- Stored dataset items
★ ★ ★ ★ ★

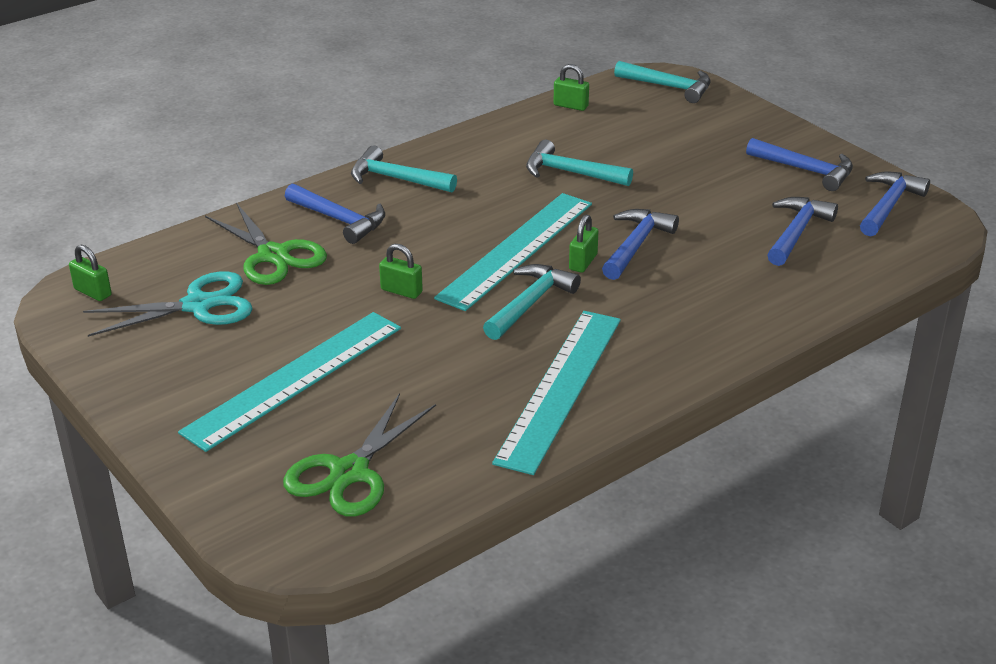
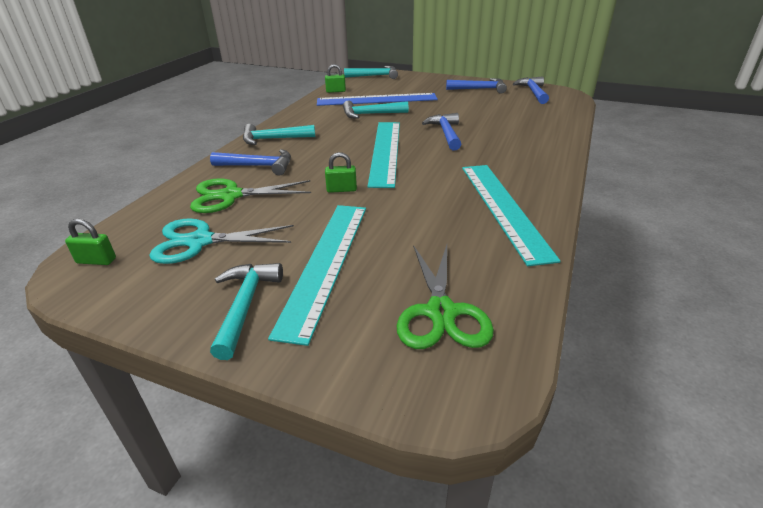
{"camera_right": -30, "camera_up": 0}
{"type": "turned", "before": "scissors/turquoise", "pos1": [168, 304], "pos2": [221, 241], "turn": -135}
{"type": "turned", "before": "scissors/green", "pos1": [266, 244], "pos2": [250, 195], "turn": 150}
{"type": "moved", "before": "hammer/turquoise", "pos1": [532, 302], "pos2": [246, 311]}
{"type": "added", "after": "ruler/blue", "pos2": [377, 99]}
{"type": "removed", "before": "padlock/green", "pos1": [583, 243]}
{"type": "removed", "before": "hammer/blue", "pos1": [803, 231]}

★ ★ ★ ★ ★

- Exercise aim
Your copy of the records must match them exactly, except that no pictures appear in it.

- Answer to the problem
{"camera_right": -30, "camera_up": 0}
{"type": "turned", "before": "scissors/turquoise", "pos1": [168, 304], "pos2": [221, 241], "turn": -135}
{"type": "turned", "before": "scissors/green", "pos1": [266, 244], "pos2": [250, 195], "turn": 150}
{"type": "moved", "before": "hammer/turquoise", "pos1": [532, 302], "pos2": [246, 311]}
{"type": "added", "after": "ruler/blue", "pos2": [377, 99]}
{"type": "removed", "before": "padlock/green", "pos1": [583, 243]}
{"type": "removed", "before": "hammer/blue", "pos1": [803, 231]}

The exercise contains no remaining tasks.